> [The task] Copy each line of the entries beneath that contains the word "moved".

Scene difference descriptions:
====
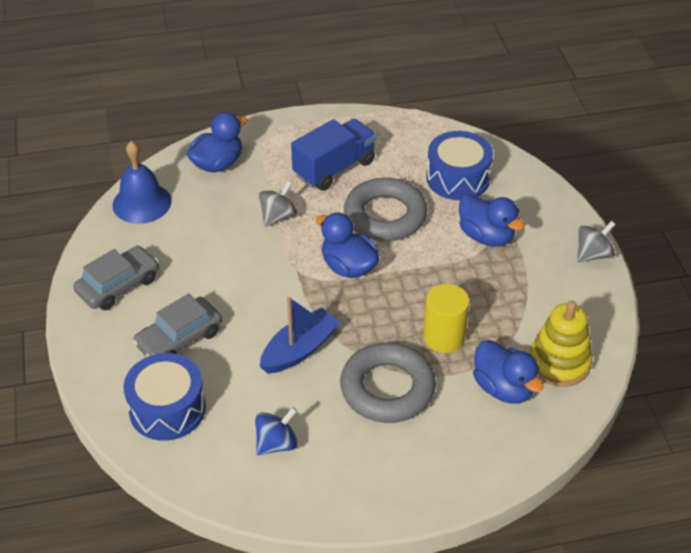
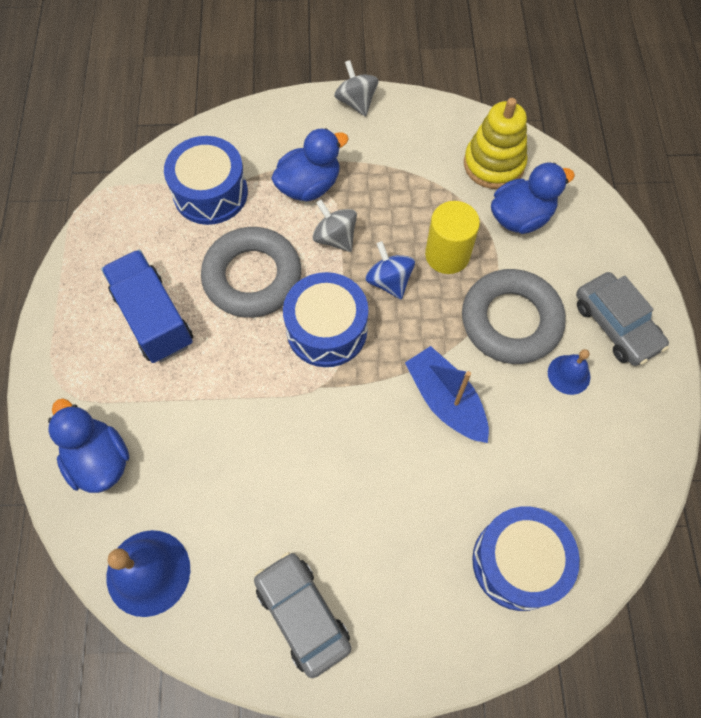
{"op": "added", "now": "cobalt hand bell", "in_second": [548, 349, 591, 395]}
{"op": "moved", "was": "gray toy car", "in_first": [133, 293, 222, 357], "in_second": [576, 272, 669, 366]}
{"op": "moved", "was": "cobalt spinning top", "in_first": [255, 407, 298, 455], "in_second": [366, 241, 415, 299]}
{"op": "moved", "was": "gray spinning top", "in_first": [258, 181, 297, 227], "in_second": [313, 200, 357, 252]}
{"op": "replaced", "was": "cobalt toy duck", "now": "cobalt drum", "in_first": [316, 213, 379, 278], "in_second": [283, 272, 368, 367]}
====
> [Output for this task]
{"op": "moved", "was": "gray toy car", "in_first": [133, 293, 222, 357], "in_second": [576, 272, 669, 366]}
{"op": "moved", "was": "cobalt spinning top", "in_first": [255, 407, 298, 455], "in_second": [366, 241, 415, 299]}
{"op": "moved", "was": "gray spinning top", "in_first": [258, 181, 297, 227], "in_second": [313, 200, 357, 252]}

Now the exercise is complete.